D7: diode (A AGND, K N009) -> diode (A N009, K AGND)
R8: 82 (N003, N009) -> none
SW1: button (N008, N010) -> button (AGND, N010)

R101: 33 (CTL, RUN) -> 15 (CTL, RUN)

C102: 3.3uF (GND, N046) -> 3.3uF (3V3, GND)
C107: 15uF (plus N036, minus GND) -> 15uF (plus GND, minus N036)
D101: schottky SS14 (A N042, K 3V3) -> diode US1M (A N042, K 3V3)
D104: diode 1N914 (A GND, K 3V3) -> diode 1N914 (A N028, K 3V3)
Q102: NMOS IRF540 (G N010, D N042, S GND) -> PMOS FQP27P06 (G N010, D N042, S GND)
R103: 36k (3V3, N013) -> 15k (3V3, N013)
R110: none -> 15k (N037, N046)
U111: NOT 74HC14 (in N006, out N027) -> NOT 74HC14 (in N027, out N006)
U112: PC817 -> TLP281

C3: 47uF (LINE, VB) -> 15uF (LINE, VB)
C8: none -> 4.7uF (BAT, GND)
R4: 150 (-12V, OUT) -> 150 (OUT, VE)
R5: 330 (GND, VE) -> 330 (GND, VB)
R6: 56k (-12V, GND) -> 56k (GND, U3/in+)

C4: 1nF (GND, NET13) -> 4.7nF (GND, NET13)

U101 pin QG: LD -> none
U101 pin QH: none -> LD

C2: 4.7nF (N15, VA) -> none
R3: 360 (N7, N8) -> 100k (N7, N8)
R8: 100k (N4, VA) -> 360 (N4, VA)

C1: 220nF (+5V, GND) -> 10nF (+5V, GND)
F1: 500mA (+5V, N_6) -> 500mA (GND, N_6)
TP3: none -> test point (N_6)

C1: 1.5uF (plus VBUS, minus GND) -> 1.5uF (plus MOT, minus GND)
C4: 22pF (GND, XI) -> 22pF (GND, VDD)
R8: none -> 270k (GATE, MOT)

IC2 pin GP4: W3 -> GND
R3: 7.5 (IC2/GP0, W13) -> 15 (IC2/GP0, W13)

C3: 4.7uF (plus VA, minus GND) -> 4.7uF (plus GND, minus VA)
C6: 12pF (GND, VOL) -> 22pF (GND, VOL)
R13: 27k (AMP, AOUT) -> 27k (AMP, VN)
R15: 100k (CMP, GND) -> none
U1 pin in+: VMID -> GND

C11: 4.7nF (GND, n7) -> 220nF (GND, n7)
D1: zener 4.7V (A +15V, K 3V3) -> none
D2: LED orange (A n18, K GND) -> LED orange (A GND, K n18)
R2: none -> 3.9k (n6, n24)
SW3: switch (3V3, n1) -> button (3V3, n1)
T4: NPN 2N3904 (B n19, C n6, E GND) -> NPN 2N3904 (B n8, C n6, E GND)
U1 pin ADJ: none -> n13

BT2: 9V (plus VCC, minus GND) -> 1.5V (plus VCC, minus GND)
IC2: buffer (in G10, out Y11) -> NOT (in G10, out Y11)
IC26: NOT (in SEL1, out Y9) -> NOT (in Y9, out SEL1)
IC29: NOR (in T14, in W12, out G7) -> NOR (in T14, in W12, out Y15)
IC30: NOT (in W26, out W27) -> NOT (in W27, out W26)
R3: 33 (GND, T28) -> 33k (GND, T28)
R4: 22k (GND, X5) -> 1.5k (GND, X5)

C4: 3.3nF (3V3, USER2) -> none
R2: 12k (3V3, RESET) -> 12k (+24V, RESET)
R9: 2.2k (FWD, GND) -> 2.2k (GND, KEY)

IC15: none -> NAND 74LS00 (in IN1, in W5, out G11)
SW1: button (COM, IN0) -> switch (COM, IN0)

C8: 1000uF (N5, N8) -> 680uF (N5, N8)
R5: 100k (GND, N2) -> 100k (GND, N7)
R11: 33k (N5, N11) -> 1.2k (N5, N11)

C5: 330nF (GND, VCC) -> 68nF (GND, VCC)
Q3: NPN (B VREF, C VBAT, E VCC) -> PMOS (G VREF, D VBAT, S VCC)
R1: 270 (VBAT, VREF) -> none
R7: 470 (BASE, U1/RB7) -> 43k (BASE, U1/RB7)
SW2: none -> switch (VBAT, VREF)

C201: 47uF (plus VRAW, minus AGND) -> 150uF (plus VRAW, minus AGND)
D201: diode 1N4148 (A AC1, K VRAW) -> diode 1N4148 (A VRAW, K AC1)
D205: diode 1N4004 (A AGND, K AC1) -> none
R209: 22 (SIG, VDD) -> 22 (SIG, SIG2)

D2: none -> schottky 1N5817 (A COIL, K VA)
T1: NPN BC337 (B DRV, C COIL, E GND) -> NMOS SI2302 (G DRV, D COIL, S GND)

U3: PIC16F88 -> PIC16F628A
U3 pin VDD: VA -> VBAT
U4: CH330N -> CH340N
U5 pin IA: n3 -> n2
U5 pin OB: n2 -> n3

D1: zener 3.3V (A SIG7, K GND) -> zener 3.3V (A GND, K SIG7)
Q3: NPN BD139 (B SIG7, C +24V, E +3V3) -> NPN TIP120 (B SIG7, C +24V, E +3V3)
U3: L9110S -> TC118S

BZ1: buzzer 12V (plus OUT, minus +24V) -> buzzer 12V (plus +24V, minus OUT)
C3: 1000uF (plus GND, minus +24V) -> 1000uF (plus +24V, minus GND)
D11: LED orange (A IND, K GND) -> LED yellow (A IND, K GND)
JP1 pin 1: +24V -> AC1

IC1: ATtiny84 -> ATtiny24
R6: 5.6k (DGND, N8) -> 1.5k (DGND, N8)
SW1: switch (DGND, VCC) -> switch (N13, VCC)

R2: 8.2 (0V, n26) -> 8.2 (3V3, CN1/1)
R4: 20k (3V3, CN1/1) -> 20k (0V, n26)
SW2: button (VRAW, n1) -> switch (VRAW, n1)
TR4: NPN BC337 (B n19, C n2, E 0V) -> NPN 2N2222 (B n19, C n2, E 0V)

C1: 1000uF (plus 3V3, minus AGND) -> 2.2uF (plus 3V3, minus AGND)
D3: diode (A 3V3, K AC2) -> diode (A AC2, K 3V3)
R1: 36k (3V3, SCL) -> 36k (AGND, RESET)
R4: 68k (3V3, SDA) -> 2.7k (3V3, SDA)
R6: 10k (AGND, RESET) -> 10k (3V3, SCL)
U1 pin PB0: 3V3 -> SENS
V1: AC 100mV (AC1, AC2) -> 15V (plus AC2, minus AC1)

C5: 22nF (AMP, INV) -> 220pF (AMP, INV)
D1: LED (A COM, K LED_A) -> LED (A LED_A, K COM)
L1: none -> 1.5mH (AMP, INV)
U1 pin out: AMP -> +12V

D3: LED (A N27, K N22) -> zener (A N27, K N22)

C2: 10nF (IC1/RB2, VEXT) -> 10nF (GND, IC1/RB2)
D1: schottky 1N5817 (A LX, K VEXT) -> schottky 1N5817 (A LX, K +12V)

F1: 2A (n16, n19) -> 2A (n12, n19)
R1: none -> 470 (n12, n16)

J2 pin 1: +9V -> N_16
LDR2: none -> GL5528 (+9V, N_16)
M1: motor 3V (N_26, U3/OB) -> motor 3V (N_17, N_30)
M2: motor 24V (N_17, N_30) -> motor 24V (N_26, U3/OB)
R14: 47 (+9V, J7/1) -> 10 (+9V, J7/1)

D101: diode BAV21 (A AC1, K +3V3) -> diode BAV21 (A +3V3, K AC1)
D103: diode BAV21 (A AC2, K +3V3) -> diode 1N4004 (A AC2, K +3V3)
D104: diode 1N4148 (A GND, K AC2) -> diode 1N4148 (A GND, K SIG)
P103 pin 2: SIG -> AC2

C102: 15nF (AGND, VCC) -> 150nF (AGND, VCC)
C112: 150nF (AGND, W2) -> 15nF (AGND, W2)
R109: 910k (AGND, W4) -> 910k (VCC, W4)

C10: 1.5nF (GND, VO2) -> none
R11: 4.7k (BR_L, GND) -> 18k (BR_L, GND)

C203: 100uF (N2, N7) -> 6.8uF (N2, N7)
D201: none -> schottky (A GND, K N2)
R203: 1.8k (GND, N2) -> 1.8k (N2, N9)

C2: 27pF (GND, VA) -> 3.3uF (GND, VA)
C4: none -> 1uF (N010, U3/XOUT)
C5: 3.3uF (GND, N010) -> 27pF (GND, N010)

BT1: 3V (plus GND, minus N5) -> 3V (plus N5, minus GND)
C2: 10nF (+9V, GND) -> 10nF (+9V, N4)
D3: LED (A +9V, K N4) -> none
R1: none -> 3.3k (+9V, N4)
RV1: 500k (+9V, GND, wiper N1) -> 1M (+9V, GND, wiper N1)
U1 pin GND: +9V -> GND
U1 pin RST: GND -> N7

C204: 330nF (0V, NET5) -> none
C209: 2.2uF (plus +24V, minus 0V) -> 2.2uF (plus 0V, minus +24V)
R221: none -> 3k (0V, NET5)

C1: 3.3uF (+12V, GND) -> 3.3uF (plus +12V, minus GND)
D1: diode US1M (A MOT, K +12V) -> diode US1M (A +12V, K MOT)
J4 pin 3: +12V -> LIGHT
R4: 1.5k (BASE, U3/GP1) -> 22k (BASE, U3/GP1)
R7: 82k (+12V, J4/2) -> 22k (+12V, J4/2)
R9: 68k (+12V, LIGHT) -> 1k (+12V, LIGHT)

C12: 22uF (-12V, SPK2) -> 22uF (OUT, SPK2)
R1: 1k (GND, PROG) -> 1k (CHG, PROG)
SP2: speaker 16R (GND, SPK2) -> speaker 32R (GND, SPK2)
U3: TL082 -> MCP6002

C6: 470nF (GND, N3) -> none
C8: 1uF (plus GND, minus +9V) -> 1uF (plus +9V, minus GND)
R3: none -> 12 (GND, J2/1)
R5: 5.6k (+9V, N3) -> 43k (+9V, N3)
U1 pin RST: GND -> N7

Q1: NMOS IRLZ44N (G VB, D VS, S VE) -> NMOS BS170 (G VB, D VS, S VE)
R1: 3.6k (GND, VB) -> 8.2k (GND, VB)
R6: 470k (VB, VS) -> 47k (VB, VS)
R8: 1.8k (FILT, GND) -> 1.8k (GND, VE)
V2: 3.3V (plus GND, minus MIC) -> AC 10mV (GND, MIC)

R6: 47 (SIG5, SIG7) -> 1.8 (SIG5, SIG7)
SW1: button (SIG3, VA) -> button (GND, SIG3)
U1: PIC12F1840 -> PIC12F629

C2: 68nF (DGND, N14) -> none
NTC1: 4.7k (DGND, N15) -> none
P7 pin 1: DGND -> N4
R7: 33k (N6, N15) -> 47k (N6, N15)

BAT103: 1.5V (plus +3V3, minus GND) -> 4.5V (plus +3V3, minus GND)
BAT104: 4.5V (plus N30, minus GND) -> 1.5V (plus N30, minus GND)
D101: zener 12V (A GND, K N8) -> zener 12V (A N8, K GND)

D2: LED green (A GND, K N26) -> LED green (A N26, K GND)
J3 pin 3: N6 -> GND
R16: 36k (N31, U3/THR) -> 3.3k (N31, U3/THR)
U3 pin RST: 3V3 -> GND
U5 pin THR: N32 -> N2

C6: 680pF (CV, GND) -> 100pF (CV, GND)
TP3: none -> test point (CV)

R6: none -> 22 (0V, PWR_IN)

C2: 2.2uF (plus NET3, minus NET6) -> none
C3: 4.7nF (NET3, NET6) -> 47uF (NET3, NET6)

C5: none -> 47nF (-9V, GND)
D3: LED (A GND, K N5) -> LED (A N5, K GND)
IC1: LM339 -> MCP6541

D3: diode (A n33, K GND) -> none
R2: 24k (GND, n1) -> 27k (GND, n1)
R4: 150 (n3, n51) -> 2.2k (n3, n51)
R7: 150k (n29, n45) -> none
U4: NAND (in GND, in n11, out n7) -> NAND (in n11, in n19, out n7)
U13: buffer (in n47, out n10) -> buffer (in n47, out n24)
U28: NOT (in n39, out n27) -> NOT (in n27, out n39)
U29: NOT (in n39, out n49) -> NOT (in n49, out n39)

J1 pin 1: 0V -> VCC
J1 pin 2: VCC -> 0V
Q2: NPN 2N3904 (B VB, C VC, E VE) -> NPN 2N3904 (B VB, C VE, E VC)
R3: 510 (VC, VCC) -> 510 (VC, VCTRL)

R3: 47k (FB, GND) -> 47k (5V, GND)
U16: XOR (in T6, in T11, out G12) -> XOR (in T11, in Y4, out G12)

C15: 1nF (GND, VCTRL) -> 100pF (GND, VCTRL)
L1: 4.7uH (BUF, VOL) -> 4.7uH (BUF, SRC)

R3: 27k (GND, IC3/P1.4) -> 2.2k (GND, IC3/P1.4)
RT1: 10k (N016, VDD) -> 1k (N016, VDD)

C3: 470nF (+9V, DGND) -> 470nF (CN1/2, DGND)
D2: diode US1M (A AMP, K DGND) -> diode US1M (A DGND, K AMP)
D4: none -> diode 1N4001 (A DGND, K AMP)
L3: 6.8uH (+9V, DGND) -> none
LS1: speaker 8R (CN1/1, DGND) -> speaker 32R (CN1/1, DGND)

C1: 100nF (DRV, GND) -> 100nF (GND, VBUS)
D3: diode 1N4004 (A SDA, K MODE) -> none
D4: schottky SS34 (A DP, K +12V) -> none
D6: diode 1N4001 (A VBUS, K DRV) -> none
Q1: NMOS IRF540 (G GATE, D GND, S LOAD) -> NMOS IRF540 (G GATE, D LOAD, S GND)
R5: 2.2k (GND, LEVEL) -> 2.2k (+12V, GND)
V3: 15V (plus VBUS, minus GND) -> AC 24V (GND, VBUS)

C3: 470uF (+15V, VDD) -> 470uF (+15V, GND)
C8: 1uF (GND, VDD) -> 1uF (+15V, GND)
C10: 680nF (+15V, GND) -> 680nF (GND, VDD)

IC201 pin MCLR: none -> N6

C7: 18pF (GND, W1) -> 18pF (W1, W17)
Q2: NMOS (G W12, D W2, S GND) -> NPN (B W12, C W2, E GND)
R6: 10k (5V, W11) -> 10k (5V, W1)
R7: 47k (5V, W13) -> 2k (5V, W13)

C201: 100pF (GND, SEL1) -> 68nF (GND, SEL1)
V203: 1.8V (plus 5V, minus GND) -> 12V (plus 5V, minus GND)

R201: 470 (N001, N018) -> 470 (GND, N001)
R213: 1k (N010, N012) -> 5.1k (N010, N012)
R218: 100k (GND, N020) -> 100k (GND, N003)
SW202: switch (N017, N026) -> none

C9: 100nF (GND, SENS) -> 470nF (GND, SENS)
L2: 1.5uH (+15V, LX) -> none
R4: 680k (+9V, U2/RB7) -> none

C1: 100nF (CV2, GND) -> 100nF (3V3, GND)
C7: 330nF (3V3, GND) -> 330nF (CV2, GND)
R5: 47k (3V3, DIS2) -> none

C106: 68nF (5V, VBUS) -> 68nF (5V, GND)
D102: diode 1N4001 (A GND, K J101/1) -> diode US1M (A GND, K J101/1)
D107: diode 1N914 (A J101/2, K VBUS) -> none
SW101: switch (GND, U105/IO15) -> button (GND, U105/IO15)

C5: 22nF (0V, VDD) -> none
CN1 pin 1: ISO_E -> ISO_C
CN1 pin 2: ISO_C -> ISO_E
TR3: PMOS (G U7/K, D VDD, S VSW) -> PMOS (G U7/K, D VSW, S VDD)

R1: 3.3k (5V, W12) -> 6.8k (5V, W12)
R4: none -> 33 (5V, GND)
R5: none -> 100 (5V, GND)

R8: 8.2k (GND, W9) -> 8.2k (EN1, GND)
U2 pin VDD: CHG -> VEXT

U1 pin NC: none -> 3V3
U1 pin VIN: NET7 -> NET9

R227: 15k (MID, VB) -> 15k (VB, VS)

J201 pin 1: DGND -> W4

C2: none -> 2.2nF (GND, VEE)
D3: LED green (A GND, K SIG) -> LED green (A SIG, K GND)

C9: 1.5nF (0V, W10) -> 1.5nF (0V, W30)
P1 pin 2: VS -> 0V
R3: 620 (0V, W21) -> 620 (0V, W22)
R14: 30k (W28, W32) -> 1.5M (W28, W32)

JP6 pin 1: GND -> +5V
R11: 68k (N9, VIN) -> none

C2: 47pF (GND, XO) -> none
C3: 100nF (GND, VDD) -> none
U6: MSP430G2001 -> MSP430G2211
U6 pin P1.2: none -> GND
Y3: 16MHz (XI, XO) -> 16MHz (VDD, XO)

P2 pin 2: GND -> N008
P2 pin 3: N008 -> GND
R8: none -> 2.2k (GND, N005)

> **Assignment**: Determine how many lines of the listing above contain the string "RESET", and answer with that figure alone.

> **Reply to the task**: 3